• REQUIREMENT
Look through the entries below and extract exactly the lines from the one containing "brown glasses: 9 -> 10" through the one containing "yellow key: 11 -> 10", ends included.

• INPUT RECORDS
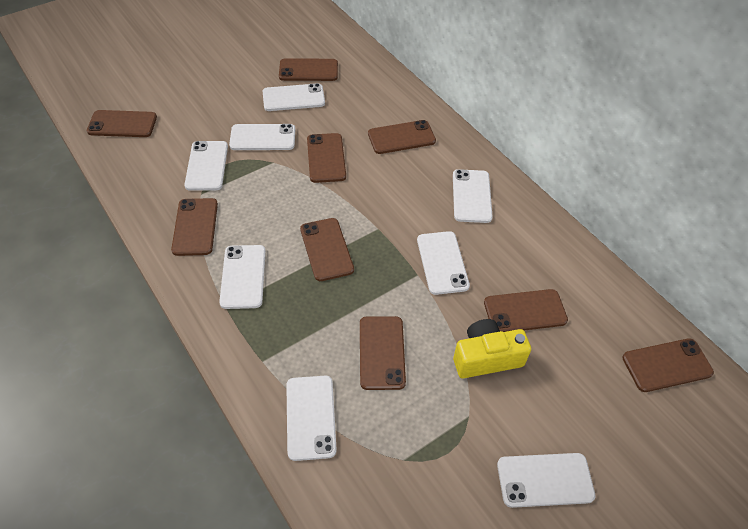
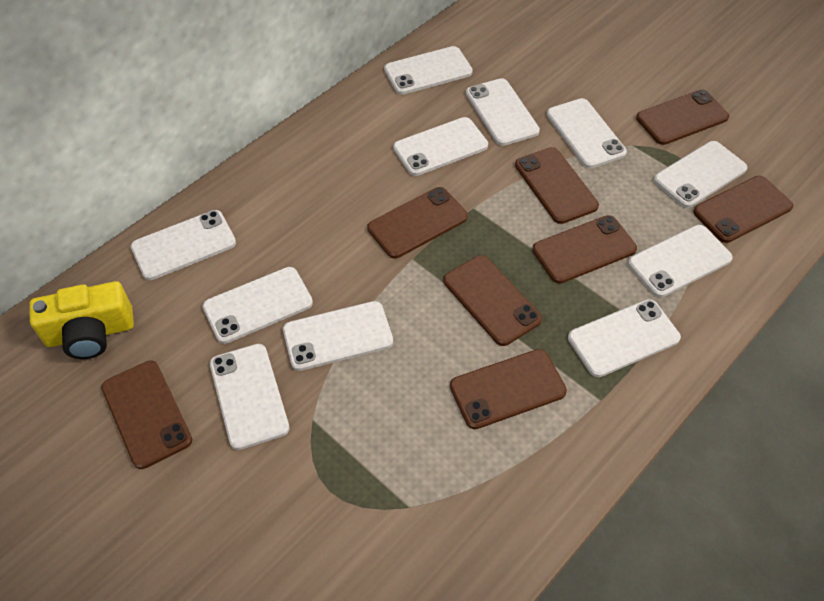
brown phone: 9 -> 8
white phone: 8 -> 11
--
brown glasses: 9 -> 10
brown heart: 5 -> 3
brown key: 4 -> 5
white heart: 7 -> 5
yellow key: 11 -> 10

• REPLY TO THE EXERCISE
brown glasses: 9 -> 10
brown heart: 5 -> 3
brown key: 4 -> 5
white heart: 7 -> 5
yellow key: 11 -> 10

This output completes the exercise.